-- Start RECORDS SUPPLIED --

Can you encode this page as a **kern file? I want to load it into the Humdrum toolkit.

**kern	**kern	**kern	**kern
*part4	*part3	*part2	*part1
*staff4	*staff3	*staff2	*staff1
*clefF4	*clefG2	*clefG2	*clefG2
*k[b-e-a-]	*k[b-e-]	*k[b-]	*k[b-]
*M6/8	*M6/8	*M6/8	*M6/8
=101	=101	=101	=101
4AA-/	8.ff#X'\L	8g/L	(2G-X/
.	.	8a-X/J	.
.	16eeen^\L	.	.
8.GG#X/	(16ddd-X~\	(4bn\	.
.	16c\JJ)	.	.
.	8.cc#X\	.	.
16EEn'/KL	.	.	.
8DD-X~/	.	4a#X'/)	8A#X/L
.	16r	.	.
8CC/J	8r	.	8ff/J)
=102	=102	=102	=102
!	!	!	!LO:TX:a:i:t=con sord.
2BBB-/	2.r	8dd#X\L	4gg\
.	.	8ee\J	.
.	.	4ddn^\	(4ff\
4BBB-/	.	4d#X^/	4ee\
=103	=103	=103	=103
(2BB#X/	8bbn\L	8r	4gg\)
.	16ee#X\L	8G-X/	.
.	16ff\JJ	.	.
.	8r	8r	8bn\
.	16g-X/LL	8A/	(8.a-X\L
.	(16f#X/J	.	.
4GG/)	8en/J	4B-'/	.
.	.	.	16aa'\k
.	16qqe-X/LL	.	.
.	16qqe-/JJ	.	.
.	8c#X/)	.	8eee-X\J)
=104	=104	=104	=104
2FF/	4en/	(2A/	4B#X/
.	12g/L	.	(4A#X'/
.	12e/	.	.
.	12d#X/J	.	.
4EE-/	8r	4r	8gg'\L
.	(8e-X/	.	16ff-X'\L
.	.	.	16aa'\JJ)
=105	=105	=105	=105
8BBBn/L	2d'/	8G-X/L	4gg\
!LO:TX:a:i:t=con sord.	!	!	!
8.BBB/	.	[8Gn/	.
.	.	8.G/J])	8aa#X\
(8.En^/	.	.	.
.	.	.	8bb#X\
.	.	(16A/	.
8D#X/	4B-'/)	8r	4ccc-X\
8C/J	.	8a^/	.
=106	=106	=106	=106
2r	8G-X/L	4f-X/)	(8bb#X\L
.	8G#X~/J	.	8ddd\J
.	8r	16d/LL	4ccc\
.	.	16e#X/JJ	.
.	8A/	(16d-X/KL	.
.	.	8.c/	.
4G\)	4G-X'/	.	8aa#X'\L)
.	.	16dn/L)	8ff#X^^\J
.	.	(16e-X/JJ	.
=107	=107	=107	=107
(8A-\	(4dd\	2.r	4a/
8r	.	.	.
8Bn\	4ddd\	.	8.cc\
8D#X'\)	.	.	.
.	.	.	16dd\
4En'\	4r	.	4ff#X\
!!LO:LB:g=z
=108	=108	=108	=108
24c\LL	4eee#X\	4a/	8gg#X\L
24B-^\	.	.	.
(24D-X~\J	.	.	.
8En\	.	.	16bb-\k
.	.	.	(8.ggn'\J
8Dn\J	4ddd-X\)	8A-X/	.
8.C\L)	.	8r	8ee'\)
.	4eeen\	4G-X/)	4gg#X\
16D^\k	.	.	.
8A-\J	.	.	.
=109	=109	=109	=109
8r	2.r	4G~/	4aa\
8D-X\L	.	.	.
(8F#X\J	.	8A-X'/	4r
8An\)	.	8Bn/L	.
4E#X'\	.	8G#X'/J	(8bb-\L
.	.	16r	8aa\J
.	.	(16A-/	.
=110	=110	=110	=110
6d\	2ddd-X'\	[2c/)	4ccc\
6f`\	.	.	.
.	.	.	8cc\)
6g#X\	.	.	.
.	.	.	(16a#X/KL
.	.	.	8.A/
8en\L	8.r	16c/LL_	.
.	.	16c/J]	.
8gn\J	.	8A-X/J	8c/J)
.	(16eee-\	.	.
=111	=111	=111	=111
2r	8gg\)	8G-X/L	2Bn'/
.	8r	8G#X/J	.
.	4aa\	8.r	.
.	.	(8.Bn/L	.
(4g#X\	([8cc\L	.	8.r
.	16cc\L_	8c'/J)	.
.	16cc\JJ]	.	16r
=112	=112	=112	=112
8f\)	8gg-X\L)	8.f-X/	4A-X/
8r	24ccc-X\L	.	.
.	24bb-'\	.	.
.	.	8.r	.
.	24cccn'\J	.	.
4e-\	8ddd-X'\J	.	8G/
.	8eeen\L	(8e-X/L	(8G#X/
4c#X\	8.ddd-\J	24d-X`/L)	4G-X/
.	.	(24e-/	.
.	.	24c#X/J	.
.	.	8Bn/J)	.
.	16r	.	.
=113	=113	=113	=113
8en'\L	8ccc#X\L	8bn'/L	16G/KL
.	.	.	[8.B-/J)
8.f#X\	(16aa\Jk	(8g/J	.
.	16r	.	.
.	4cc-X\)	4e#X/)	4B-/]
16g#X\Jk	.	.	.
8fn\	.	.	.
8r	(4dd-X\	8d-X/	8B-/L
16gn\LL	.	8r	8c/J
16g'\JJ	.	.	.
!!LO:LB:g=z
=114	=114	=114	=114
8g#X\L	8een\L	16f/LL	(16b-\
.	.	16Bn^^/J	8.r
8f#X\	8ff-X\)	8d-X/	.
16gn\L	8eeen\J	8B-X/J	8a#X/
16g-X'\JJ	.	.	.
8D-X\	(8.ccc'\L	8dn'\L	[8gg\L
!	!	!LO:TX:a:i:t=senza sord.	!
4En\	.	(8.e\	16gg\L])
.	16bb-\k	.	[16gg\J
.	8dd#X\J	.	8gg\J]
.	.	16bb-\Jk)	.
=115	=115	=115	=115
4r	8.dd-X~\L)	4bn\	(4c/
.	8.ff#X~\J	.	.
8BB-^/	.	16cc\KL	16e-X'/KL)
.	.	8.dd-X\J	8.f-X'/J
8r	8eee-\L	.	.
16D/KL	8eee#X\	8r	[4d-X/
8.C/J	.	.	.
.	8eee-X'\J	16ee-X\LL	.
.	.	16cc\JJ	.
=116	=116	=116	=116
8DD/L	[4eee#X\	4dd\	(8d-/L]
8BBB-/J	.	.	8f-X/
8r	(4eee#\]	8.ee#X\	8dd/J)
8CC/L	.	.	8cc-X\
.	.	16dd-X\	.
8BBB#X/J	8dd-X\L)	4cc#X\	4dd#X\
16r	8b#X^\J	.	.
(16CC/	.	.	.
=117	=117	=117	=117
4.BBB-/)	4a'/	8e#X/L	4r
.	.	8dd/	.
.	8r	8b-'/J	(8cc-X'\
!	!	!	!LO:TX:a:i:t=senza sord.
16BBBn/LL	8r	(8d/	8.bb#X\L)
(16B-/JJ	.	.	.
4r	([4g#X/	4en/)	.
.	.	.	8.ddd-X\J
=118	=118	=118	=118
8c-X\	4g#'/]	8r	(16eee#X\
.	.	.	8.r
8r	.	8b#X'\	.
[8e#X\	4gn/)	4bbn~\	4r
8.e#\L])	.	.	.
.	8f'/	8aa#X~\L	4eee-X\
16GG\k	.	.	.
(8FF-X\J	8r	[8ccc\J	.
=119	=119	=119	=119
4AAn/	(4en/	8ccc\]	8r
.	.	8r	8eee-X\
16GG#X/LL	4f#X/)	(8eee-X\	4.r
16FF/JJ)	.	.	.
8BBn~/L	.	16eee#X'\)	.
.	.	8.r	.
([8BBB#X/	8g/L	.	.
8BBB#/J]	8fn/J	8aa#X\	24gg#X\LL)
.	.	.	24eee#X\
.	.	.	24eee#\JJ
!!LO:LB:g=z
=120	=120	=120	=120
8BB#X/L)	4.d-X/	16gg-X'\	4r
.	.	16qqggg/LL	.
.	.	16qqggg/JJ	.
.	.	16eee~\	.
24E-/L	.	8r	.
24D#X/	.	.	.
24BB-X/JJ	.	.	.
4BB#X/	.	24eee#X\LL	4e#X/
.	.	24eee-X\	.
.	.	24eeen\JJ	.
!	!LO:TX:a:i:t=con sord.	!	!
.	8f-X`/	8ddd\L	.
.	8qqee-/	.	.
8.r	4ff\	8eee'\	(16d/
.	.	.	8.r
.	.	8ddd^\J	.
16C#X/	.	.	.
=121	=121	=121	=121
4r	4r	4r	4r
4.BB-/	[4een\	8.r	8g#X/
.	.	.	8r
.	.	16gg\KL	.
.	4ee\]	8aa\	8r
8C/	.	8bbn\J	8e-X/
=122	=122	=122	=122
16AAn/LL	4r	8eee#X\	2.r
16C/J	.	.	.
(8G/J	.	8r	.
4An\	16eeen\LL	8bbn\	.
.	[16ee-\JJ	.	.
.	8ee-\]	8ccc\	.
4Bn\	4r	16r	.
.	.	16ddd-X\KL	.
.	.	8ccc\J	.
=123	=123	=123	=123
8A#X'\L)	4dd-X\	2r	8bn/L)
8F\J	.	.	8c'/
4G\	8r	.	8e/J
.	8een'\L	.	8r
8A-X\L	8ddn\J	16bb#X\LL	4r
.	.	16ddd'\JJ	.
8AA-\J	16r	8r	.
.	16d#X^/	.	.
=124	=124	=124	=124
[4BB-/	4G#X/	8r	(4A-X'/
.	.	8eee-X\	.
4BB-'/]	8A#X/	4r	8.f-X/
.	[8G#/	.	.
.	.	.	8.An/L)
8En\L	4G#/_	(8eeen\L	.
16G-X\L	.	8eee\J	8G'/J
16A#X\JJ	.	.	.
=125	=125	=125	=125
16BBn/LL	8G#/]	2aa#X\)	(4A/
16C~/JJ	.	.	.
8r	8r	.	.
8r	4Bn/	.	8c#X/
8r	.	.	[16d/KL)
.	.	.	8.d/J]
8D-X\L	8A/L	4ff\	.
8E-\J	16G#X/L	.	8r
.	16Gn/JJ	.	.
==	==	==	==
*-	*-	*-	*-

-- End RECORDS SUPPLIED --
-- Start RECORDS SUPPLIED --

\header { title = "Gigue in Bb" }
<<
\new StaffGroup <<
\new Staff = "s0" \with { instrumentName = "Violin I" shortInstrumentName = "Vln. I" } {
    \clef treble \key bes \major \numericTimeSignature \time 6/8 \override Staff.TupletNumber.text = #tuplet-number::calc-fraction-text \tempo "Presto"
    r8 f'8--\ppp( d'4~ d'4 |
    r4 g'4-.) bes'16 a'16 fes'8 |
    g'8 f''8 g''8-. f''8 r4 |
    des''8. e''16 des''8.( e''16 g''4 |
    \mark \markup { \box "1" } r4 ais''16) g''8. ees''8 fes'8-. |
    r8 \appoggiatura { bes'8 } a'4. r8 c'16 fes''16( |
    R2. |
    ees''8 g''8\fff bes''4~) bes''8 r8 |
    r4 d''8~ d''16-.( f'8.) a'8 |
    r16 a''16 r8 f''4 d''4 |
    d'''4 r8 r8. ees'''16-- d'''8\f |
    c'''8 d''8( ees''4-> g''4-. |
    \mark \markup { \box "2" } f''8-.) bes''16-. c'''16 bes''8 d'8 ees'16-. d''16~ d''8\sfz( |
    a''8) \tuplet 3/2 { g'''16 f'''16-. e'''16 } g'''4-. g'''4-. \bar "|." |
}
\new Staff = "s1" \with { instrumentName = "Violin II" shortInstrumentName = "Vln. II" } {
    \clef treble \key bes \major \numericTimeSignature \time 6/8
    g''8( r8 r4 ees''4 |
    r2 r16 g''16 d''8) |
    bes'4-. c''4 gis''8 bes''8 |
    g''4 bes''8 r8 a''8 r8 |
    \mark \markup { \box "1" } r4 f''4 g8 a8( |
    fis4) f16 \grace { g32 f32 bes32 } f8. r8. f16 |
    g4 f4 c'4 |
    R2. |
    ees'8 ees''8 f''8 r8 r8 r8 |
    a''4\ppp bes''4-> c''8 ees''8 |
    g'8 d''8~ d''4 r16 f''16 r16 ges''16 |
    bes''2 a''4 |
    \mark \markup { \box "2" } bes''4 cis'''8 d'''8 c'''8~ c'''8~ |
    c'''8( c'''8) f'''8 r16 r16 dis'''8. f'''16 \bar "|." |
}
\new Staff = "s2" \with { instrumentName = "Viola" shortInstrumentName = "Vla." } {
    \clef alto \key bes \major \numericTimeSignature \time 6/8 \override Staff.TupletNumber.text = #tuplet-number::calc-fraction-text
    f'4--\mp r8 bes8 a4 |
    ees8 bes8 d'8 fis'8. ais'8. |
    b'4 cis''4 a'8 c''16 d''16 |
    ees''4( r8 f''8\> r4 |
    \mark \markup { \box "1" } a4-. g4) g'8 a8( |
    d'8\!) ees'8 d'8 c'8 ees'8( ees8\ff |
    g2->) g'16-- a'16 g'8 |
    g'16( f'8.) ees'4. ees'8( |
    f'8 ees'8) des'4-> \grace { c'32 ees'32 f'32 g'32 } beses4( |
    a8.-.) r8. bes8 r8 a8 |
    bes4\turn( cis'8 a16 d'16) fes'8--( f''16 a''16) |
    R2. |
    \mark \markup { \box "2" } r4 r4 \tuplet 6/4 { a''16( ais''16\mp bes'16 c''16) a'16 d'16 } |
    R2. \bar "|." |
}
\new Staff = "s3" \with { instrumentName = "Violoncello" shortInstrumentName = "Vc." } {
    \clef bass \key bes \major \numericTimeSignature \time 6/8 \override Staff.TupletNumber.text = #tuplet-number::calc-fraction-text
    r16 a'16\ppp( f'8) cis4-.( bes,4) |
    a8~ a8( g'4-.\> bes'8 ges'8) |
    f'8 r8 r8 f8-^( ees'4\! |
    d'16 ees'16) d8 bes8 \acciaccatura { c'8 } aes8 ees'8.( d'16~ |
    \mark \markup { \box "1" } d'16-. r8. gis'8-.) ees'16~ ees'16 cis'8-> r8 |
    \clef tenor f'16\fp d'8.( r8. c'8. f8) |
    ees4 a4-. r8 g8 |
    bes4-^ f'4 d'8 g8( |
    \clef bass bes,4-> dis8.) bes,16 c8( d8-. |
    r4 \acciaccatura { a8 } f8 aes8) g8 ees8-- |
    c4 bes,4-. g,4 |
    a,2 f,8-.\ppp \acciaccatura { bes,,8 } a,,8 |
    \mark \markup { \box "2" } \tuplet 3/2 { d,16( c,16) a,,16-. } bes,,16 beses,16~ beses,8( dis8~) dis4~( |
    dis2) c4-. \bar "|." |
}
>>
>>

-- End RECORDS SUPPLIED --

--- TO DO ---
Count the lines in both blocks above that contain the string "grace", matching case exactly. Reply with the number only.

--- WRITTEN RESPONSE ---
2